Input data:
---

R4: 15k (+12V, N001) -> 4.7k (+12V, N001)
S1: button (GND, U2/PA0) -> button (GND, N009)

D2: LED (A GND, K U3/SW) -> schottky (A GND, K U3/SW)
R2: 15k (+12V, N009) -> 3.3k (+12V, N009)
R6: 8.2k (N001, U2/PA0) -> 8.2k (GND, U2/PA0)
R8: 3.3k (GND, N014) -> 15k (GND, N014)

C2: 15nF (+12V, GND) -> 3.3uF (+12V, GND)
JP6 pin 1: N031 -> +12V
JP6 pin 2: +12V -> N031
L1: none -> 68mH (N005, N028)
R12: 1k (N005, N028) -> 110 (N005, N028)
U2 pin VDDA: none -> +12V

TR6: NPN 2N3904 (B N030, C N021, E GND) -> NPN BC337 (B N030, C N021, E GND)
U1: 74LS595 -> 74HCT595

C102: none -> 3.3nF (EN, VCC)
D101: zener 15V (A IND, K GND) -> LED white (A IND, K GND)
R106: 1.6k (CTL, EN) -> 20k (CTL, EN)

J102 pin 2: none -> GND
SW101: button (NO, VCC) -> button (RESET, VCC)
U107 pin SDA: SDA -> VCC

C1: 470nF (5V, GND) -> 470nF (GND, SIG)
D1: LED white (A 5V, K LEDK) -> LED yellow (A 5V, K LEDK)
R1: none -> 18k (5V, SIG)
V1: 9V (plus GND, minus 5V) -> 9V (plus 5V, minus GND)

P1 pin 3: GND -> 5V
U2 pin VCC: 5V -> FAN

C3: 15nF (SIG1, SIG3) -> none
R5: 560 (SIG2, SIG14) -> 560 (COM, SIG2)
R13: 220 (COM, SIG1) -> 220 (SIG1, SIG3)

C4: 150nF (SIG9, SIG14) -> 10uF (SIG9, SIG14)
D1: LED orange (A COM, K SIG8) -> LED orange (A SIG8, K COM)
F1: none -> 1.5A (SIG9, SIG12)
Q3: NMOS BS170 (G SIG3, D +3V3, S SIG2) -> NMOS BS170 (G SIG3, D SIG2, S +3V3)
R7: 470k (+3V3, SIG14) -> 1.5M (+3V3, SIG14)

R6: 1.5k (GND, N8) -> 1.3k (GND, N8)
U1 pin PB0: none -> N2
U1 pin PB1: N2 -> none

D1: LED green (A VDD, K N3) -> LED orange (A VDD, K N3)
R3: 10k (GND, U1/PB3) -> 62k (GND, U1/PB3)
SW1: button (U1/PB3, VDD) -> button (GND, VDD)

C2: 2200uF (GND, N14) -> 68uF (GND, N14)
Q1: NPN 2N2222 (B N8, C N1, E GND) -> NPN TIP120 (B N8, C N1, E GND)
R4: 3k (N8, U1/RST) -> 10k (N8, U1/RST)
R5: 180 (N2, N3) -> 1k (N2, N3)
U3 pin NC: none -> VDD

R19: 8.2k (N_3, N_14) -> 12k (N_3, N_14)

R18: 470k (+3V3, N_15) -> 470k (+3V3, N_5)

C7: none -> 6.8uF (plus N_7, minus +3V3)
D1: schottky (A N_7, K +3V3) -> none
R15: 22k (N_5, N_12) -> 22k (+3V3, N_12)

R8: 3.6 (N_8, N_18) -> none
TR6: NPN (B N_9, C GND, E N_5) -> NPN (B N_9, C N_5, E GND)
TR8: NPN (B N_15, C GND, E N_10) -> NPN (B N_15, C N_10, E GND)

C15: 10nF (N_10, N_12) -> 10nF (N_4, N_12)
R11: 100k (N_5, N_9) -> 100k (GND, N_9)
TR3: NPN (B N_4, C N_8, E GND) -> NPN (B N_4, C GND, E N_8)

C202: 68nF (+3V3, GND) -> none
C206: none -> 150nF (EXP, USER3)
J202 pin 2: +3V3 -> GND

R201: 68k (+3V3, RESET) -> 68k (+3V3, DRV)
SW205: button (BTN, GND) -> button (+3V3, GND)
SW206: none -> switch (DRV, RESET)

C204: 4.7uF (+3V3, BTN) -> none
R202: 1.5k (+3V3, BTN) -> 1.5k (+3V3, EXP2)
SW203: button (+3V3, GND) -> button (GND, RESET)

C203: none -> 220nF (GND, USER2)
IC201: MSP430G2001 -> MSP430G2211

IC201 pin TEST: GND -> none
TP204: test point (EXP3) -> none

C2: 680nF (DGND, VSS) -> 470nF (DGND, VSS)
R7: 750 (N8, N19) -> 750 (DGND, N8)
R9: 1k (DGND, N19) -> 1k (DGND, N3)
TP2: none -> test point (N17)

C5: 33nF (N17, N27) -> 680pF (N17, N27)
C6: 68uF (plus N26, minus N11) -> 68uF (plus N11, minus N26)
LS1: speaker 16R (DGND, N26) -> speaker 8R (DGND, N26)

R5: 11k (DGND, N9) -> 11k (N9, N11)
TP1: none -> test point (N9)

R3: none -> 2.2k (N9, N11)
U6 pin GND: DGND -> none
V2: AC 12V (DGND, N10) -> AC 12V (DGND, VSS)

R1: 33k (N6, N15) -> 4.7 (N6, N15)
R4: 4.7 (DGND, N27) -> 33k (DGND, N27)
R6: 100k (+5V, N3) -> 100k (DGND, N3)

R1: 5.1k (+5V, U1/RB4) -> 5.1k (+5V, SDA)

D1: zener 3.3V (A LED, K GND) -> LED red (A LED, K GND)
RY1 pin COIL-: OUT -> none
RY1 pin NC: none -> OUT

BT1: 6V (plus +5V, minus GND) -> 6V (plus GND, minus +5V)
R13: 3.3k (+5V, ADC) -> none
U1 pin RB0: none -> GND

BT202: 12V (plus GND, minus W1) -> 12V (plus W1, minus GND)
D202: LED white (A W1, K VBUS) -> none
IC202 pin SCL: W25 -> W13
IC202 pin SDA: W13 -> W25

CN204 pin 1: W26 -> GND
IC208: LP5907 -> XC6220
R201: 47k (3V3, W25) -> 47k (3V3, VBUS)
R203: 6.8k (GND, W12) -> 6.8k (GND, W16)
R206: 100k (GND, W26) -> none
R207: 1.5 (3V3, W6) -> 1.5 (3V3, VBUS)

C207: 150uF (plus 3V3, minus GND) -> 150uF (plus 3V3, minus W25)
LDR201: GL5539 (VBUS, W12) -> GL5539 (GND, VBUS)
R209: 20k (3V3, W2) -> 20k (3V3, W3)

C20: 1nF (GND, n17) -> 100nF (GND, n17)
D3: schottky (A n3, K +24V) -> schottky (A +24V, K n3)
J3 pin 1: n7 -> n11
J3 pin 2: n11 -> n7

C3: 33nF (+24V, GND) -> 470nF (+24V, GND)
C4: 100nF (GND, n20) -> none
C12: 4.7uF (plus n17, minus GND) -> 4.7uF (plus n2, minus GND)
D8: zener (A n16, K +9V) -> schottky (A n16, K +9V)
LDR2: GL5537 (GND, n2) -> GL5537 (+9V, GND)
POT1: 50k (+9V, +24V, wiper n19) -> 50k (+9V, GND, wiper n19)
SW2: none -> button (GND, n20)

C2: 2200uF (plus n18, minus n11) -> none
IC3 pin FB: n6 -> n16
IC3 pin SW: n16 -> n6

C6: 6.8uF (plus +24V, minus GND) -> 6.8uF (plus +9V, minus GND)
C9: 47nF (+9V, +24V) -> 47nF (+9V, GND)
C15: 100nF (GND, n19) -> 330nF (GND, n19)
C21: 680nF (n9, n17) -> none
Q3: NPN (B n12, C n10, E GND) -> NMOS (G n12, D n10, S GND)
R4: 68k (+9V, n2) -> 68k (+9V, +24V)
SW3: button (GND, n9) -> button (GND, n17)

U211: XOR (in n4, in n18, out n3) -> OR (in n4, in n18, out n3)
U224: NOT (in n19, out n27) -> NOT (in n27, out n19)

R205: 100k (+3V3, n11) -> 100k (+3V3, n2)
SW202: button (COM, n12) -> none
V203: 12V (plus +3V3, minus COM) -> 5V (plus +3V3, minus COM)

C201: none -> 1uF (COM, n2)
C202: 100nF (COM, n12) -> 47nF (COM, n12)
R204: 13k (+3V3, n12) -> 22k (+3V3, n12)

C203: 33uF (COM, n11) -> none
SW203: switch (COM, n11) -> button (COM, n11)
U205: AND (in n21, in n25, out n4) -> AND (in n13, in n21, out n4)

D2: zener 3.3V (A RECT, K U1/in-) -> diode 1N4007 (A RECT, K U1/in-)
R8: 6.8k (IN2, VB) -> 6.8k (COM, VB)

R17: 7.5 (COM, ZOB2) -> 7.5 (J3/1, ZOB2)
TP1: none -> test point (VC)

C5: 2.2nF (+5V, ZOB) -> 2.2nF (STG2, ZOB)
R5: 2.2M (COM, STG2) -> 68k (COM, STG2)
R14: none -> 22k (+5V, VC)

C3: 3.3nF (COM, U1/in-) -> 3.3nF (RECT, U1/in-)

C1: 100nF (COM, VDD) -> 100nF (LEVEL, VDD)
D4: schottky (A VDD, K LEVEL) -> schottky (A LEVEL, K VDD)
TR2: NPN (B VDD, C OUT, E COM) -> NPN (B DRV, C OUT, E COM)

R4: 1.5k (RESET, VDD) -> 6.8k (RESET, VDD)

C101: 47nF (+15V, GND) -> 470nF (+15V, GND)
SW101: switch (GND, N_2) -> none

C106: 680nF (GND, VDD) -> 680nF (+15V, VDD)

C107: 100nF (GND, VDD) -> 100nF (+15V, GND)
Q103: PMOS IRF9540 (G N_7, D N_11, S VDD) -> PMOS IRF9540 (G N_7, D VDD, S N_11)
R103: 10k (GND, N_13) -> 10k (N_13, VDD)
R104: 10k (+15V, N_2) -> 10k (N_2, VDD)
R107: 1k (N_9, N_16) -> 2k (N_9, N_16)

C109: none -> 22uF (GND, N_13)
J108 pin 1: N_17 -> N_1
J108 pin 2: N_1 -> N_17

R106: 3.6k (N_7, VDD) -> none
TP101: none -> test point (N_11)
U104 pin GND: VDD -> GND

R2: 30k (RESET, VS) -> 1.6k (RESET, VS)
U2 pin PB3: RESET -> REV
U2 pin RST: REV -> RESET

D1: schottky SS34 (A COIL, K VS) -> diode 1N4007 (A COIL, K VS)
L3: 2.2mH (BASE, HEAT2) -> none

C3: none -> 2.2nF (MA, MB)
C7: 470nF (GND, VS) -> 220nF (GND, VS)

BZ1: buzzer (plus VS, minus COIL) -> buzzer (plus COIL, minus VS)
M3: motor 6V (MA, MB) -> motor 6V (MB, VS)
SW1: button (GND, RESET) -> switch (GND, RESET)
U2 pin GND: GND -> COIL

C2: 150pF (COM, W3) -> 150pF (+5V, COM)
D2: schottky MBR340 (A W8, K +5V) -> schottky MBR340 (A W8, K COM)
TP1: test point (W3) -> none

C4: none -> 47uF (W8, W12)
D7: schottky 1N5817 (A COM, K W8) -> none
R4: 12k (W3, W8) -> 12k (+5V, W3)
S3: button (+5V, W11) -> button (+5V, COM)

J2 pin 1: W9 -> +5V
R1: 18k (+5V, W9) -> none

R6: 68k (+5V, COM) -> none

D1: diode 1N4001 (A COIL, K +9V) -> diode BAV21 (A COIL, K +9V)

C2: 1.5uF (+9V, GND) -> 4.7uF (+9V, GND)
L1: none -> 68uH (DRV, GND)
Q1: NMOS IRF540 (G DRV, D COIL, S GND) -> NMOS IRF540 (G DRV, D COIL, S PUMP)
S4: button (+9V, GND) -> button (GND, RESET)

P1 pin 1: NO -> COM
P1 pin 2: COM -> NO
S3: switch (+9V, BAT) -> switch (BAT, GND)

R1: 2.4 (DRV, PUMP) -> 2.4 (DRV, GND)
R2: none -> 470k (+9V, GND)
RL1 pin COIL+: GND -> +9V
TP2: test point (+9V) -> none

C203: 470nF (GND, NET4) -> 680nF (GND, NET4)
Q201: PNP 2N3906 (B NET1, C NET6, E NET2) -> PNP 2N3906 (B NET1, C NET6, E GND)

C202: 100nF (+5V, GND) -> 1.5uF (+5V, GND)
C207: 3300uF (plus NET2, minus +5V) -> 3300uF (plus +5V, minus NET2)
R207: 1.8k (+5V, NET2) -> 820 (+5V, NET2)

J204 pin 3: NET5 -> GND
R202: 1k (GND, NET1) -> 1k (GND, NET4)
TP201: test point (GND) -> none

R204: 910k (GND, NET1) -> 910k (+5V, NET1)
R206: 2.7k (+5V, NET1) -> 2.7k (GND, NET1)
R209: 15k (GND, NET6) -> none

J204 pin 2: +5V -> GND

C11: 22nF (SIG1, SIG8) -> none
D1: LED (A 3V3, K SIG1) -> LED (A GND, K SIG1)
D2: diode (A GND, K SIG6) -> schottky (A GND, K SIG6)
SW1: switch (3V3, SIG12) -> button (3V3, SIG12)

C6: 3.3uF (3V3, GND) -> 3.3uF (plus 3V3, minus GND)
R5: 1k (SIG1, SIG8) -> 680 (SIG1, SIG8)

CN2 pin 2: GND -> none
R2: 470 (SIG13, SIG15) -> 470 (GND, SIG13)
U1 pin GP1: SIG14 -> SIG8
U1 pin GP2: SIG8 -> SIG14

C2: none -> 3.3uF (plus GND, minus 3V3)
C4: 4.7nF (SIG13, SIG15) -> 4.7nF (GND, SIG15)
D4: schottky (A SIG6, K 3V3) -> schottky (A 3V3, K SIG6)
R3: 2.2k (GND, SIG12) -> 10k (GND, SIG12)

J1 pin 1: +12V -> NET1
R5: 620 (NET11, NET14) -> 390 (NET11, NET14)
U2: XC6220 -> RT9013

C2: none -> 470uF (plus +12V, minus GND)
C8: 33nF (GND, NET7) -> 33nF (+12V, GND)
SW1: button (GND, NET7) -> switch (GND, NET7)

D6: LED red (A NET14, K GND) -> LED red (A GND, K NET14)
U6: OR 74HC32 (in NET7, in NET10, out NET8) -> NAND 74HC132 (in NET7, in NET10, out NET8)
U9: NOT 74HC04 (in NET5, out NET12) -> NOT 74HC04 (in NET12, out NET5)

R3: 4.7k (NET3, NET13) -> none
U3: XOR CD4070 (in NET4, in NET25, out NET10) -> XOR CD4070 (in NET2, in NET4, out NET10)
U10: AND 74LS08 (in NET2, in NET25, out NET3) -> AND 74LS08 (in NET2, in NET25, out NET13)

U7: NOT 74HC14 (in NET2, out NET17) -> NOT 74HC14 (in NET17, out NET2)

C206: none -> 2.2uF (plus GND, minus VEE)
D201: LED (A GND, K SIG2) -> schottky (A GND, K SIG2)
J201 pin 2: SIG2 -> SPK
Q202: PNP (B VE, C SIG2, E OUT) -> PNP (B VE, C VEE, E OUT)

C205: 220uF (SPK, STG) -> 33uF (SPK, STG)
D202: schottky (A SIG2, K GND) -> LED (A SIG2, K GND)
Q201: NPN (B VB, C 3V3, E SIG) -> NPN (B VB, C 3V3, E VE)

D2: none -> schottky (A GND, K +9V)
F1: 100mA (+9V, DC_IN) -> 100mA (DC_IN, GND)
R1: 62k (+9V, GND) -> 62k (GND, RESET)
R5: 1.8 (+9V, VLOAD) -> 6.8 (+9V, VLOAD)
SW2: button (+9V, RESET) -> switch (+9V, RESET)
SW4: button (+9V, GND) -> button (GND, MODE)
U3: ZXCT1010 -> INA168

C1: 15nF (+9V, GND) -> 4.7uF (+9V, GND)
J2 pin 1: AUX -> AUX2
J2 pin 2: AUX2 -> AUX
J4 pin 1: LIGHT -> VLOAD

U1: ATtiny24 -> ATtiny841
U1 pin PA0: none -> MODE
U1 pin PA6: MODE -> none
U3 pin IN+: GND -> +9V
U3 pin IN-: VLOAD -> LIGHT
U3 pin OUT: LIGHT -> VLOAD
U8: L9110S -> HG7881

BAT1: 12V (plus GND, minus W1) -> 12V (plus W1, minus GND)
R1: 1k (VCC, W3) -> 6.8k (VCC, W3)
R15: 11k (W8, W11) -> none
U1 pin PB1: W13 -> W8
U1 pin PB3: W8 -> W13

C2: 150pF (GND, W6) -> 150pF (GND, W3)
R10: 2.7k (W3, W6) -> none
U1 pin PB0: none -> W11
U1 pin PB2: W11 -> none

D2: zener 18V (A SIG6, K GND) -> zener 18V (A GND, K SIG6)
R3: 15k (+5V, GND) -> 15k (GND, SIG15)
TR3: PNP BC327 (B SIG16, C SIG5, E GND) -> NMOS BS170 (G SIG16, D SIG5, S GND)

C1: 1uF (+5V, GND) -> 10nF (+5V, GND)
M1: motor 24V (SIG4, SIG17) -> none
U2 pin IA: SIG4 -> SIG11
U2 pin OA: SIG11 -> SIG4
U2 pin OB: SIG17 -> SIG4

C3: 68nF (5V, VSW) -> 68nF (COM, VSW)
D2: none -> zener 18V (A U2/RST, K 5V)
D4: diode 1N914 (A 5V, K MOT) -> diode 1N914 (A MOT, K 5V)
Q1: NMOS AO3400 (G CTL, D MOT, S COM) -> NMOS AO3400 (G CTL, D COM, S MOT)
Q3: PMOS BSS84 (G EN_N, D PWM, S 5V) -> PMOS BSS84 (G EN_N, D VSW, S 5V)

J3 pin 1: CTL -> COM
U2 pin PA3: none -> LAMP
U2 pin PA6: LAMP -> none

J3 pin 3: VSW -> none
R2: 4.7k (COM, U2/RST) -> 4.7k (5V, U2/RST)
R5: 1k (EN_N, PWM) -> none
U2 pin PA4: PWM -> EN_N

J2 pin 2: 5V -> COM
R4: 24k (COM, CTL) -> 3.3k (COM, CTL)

---

What needs to be done: When a line in the material above includes "NMOS", report that line by copying it.

Finished task:
Q3: NMOS BS170 (G SIG3, D +3V3, S SIG2) -> NMOS BS170 (G SIG3, D SIG2, S +3V3)
Q3: NPN (B n12, C n10, E GND) -> NMOS (G n12, D n10, S GND)
Q1: NMOS IRF540 (G DRV, D COIL, S GND) -> NMOS IRF540 (G DRV, D COIL, S PUMP)
TR3: PNP BC327 (B SIG16, C SIG5, E GND) -> NMOS BS170 (G SIG16, D SIG5, S GND)
Q1: NMOS AO3400 (G CTL, D MOT, S COM) -> NMOS AO3400 (G CTL, D COM, S MOT)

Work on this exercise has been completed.